» **Input data**:
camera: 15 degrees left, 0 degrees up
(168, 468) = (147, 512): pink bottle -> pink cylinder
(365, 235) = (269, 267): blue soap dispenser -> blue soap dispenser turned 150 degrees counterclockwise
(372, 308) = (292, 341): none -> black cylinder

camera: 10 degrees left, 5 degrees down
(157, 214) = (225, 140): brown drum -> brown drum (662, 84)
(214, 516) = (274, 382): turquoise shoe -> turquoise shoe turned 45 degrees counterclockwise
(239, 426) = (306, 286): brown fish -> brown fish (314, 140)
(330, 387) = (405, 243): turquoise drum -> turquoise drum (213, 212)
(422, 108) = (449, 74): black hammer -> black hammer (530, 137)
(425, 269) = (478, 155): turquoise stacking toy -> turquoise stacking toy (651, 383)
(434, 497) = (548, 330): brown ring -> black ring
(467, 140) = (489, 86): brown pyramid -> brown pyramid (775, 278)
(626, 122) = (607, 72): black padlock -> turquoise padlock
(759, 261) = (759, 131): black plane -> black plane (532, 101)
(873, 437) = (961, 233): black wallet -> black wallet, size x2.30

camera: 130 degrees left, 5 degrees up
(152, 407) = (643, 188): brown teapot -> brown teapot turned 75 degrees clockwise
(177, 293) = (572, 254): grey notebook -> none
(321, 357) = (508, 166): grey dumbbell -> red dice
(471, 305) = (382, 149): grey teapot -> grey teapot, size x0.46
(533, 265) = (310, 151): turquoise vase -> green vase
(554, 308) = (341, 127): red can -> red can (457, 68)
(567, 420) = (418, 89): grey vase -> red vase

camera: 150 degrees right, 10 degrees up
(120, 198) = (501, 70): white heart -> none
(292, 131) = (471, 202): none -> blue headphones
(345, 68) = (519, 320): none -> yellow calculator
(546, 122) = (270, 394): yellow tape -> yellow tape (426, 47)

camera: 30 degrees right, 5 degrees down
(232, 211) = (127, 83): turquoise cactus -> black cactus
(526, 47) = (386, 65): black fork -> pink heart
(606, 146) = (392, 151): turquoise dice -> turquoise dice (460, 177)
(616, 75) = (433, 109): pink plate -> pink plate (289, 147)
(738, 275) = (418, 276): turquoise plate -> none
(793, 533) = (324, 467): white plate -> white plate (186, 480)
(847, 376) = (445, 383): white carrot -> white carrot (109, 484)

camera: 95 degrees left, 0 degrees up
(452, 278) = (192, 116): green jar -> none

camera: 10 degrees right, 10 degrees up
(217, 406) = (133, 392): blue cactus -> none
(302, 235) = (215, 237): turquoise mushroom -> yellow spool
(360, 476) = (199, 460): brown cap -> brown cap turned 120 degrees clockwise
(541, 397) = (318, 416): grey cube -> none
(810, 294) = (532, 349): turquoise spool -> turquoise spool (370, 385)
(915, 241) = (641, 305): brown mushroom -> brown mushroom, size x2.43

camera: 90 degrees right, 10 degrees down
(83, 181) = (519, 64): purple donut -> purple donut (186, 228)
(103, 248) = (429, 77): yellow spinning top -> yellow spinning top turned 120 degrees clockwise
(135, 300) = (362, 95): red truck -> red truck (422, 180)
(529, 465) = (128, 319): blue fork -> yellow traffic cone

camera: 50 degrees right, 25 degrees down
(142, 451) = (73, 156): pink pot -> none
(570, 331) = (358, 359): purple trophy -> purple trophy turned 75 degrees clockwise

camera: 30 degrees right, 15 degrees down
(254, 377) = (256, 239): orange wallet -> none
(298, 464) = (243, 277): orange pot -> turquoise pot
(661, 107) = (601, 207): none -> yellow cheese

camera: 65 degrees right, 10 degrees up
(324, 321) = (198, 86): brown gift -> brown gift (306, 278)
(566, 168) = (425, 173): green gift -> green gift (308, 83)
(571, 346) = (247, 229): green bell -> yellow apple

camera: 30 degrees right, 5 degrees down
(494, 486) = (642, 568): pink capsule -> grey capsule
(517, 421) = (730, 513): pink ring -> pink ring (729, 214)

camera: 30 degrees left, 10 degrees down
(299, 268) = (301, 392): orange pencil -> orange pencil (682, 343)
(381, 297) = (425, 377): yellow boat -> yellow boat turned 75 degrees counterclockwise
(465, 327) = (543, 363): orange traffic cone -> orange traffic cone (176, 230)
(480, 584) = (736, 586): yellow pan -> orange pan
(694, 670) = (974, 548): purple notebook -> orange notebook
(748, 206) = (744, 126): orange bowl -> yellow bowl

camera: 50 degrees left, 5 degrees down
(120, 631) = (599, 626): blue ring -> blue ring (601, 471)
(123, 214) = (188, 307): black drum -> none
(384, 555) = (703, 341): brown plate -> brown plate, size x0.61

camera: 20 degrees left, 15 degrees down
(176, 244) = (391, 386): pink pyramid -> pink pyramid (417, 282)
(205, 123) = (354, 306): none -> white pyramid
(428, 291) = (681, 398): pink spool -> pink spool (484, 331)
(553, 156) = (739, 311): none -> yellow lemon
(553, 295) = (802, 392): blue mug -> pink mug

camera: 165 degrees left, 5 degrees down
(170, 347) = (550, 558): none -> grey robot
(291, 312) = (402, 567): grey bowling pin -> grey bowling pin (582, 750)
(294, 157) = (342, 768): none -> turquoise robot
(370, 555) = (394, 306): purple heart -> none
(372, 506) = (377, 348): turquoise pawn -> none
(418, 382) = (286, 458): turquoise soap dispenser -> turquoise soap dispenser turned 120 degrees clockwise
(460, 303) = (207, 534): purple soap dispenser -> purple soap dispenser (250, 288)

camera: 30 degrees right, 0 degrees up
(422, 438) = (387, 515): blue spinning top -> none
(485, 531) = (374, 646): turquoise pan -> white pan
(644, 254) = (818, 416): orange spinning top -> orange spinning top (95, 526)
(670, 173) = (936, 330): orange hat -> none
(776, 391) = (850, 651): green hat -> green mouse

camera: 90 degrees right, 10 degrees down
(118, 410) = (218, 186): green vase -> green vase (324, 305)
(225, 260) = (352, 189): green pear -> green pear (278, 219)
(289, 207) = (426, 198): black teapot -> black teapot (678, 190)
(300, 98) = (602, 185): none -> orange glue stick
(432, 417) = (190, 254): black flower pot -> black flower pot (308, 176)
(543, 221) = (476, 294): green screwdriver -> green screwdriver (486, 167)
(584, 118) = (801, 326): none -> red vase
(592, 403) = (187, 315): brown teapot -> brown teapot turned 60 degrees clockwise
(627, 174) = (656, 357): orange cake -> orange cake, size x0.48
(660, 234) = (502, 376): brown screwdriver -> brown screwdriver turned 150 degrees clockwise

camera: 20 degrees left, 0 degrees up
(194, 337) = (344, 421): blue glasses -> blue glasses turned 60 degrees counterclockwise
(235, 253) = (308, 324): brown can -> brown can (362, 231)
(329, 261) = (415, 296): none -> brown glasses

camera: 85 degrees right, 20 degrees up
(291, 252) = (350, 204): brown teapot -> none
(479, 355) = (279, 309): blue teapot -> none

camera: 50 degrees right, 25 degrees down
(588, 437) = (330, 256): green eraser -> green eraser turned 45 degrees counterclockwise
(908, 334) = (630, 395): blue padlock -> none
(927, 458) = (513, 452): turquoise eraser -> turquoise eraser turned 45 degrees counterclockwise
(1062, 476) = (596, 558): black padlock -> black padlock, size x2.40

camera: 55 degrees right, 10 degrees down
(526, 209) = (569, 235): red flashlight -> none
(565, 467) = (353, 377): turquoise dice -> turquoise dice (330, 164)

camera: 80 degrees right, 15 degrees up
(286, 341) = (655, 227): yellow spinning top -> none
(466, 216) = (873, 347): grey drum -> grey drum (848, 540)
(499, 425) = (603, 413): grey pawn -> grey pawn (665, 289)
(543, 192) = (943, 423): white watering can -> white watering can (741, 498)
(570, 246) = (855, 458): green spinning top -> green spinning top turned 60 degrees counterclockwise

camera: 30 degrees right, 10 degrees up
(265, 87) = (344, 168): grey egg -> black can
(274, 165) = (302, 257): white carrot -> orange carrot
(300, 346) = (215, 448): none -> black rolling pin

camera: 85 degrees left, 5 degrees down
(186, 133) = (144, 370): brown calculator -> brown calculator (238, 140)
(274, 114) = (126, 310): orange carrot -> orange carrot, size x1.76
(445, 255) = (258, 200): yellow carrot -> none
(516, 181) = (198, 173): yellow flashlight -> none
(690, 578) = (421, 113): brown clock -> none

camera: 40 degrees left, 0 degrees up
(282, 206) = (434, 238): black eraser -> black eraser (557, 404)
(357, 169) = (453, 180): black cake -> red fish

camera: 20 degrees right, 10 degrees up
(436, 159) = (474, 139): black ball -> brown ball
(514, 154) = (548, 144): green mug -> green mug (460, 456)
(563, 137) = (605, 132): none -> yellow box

» **Work order**: What lines of the preceding data include the string "wallet"? Pull them out.

» **Answer for the task**:
(873, 437) = (961, 233): black wallet -> black wallet, size x2.30
(254, 377) = (256, 239): orange wallet -> none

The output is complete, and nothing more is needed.